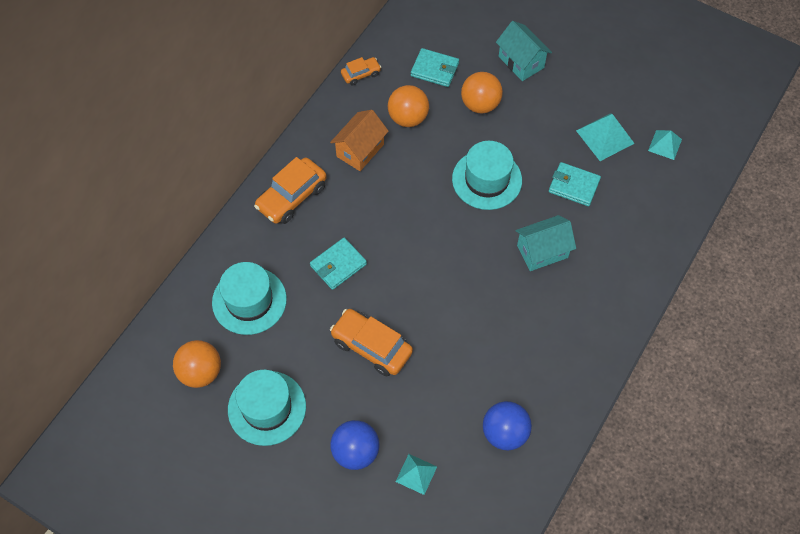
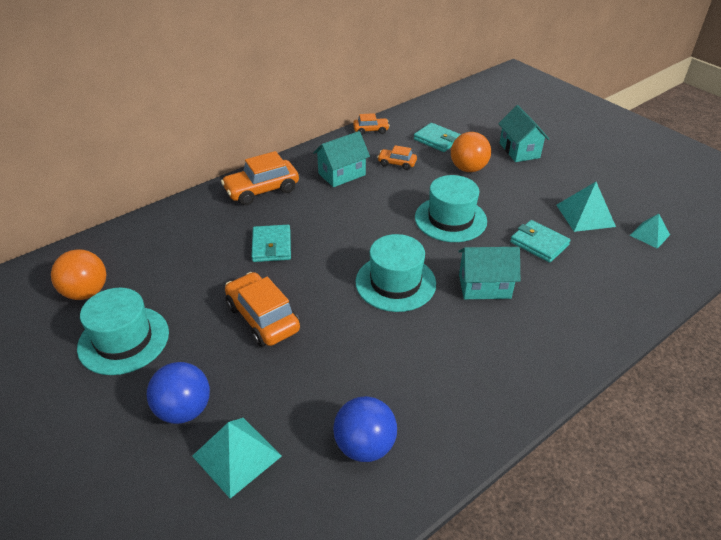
camera: 20 degrees right, 20 degrees down
turquoise hat [212,262,287,335] -> turquoise hat moved to [355,234,436,312]
turquoise wallet [310,238,367,290] -> turquoise wallet turned 75 degrees counterclockwise [251,225,291,262]
orange house [330,110,389,171] -> turquoise house [313,131,370,187]
orange ball [388,85,429,127] -> orange car [377,145,417,170]
turquoise pyramid [395,454,437,495] -> turquoise pyramid [192,418,282,499], size x1.56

------------------------------------------------------------------------

▸ Activity:
When a line among the entries contains "orange", pull that line out.

▸ Answer section:
orange house [330,110,389,171] -> turquoise house [313,131,370,187]
orange ball [388,85,429,127] -> orange car [377,145,417,170]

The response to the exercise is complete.